To be done:
Copy out every line in the records below exactly as it appears, keeping the original order.

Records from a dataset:

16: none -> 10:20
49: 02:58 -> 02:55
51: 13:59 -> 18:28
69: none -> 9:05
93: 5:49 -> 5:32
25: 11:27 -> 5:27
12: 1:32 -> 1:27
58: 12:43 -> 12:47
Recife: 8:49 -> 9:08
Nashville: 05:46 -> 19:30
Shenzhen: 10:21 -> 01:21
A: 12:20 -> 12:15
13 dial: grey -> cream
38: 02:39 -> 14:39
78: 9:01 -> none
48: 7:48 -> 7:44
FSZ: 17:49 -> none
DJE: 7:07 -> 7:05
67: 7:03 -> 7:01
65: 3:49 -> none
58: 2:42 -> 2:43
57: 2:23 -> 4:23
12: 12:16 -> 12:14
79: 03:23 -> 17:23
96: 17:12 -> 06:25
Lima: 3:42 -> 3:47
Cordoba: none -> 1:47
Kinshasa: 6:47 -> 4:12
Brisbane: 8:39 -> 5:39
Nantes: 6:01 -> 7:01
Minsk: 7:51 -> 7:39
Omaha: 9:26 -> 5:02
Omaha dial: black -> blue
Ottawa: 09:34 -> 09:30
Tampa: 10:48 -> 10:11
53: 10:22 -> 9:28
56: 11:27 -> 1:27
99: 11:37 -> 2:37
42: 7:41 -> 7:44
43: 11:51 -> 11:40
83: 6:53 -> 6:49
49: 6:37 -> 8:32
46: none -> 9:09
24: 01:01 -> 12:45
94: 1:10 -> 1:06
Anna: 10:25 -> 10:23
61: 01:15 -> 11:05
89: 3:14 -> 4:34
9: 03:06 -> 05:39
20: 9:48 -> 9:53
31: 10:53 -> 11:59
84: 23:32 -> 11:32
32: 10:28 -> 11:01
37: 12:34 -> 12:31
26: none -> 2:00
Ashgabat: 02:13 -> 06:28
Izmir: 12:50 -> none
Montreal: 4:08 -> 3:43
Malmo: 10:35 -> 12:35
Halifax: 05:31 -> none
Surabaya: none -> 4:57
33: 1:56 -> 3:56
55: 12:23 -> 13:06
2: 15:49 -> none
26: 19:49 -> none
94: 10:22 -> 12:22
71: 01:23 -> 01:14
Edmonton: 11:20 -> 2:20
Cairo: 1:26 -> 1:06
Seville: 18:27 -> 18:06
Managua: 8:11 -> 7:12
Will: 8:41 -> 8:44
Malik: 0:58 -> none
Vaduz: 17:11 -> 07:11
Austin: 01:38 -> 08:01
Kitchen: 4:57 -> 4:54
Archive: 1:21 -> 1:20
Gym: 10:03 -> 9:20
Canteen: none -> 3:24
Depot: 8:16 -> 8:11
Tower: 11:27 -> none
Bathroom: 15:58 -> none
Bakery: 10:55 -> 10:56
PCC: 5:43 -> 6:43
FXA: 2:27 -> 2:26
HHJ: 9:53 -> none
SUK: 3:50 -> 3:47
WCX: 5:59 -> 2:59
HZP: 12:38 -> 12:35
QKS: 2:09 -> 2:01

Result of the task:
16: none -> 10:20
49: 02:58 -> 02:55
51: 13:59 -> 18:28
69: none -> 9:05
93: 5:49 -> 5:32
25: 11:27 -> 5:27
12: 1:32 -> 1:27
58: 12:43 -> 12:47
Recife: 8:49 -> 9:08
Nashville: 05:46 -> 19:30
Shenzhen: 10:21 -> 01:21
A: 12:20 -> 12:15
13 dial: grey -> cream
38: 02:39 -> 14:39
78: 9:01 -> none
48: 7:48 -> 7:44
FSZ: 17:49 -> none
DJE: 7:07 -> 7:05
67: 7:03 -> 7:01
65: 3:49 -> none
58: 2:42 -> 2:43
57: 2:23 -> 4:23
12: 12:16 -> 12:14
79: 03:23 -> 17:23
96: 17:12 -> 06:25
Lima: 3:42 -> 3:47
Cordoba: none -> 1:47
Kinshasa: 6:47 -> 4:12
Brisbane: 8:39 -> 5:39
Nantes: 6:01 -> 7:01
Minsk: 7:51 -> 7:39
Omaha: 9:26 -> 5:02
Omaha dial: black -> blue
Ottawa: 09:34 -> 09:30
Tampa: 10:48 -> 10:11
53: 10:22 -> 9:28
56: 11:27 -> 1:27
99: 11:37 -> 2:37
42: 7:41 -> 7:44
43: 11:51 -> 11:40
83: 6:53 -> 6:49
49: 6:37 -> 8:32
46: none -> 9:09
24: 01:01 -> 12:45
94: 1:10 -> 1:06
Anna: 10:25 -> 10:23
61: 01:15 -> 11:05
89: 3:14 -> 4:34
9: 03:06 -> 05:39
20: 9:48 -> 9:53
31: 10:53 -> 11:59
84: 23:32 -> 11:32
32: 10:28 -> 11:01
37: 12:34 -> 12:31
26: none -> 2:00
Ashgabat: 02:13 -> 06:28
Izmir: 12:50 -> none
Montreal: 4:08 -> 3:43
Malmo: 10:35 -> 12:35
Halifax: 05:31 -> none
Surabaya: none -> 4:57
33: 1:56 -> 3:56
55: 12:23 -> 13:06
2: 15:49 -> none
26: 19:49 -> none
94: 10:22 -> 12:22
71: 01:23 -> 01:14
Edmonton: 11:20 -> 2:20
Cairo: 1:26 -> 1:06
Seville: 18:27 -> 18:06
Managua: 8:11 -> 7:12
Will: 8:41 -> 8:44
Malik: 0:58 -> none
Vaduz: 17:11 -> 07:11
Austin: 01:38 -> 08:01
Kitchen: 4:57 -> 4:54
Archive: 1:21 -> 1:20
Gym: 10:03 -> 9:20
Canteen: none -> 3:24
Depot: 8:16 -> 8:11
Tower: 11:27 -> none
Bathroom: 15:58 -> none
Bakery: 10:55 -> 10:56
PCC: 5:43 -> 6:43
FXA: 2:27 -> 2:26
HHJ: 9:53 -> none
SUK: 3:50 -> 3:47
WCX: 5:59 -> 2:59
HZP: 12:38 -> 12:35
QKS: 2:09 -> 2:01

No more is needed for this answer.